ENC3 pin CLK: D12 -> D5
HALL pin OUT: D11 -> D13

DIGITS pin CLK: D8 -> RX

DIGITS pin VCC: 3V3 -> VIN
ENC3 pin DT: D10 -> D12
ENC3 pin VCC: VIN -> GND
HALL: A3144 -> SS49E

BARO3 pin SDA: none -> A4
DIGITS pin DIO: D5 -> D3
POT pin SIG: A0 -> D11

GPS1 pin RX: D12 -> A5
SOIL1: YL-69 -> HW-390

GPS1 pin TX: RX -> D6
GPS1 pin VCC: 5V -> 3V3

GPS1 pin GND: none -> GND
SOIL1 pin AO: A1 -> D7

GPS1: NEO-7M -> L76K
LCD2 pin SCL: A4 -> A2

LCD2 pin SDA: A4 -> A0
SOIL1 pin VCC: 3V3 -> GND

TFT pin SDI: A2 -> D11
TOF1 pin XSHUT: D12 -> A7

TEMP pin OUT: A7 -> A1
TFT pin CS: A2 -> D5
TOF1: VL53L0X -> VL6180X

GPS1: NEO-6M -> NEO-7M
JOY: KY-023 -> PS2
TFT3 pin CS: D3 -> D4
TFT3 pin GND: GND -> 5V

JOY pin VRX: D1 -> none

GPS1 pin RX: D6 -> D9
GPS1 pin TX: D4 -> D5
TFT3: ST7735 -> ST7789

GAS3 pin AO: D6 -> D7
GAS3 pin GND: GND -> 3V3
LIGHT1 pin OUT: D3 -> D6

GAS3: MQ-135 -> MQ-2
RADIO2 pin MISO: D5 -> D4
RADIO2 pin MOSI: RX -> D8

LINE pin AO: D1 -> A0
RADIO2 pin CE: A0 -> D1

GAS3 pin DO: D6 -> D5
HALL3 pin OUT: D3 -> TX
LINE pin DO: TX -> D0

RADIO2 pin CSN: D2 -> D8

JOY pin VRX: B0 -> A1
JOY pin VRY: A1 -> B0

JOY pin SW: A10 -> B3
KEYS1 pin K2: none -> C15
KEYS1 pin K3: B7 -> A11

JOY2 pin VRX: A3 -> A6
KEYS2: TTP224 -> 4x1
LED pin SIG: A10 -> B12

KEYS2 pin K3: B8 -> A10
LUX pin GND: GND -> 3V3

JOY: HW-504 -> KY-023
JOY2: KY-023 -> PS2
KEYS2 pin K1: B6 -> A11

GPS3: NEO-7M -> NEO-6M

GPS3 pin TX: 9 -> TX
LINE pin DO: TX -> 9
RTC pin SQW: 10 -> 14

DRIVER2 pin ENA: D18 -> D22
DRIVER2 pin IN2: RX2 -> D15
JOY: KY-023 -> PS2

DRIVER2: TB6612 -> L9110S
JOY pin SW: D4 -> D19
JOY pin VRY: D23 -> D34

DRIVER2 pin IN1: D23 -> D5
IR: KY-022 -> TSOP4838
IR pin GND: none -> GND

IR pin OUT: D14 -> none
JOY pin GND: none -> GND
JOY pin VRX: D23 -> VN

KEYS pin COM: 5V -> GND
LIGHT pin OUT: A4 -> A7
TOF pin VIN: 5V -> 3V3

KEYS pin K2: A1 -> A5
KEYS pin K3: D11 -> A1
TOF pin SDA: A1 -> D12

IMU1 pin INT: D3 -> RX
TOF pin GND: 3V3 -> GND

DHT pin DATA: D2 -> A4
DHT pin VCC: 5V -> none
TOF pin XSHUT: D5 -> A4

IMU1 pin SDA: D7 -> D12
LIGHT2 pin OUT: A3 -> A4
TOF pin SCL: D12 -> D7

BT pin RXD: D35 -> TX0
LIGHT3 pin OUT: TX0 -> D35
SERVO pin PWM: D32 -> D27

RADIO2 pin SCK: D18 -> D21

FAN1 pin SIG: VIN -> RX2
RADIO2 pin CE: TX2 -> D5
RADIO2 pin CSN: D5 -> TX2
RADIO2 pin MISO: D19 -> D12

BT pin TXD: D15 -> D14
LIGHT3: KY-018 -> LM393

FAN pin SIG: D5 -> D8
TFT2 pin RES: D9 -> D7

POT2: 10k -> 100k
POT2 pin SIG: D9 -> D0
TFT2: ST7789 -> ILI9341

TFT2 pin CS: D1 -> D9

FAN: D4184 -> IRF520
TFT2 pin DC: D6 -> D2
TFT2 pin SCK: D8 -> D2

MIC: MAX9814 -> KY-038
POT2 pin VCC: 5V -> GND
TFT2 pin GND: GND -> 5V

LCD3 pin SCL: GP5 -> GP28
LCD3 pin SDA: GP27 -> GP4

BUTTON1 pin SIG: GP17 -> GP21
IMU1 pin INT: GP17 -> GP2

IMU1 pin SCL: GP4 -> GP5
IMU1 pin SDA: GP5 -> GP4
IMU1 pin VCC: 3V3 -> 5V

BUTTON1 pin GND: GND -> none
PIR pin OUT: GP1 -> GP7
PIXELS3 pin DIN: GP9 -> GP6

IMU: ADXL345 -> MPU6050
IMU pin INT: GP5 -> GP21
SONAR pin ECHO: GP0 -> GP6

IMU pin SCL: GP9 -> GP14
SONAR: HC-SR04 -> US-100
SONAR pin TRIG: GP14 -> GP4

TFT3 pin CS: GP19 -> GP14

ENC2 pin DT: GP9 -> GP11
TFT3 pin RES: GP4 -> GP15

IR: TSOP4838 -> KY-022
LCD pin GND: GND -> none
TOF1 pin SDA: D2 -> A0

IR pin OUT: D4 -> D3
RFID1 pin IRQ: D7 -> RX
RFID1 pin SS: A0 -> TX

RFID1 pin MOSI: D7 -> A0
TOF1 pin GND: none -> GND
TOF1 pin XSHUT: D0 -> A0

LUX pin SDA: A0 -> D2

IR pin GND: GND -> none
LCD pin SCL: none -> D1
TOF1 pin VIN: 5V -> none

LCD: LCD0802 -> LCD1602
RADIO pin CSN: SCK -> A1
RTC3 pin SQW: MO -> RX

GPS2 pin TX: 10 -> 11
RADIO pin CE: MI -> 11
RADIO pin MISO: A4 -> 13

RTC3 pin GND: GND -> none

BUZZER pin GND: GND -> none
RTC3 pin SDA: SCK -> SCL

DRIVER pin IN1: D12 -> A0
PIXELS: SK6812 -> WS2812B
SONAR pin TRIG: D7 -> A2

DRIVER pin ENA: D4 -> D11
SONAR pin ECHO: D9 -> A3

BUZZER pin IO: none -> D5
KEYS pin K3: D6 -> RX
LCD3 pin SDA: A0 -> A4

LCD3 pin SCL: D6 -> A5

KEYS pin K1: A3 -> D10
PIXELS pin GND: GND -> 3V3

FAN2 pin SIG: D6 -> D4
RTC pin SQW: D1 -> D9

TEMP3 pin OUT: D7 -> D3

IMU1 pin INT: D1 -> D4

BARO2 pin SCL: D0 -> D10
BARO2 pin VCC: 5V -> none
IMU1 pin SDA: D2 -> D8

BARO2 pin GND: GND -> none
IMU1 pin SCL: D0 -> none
::::
ABOUT THIS EXERCISE> Would you return, unchanged, the lines from the one containing "BUZZER pin IO: none -> D5" through the end of the entries?

WRITTEN REPLY>
BUZZER pin IO: none -> D5
KEYS pin K3: D6 -> RX
LCD3 pin SDA: A0 -> A4

LCD3 pin SCL: D6 -> A5

KEYS pin K1: A3 -> D10
PIXELS pin GND: GND -> 3V3

FAN2 pin SIG: D6 -> D4
RTC pin SQW: D1 -> D9

TEMP3 pin OUT: D7 -> D3

IMU1 pin INT: D1 -> D4

BARO2 pin SCL: D0 -> D10
BARO2 pin VCC: 5V -> none
IMU1 pin SDA: D2 -> D8

BARO2 pin GND: GND -> none
IMU1 pin SCL: D0 -> none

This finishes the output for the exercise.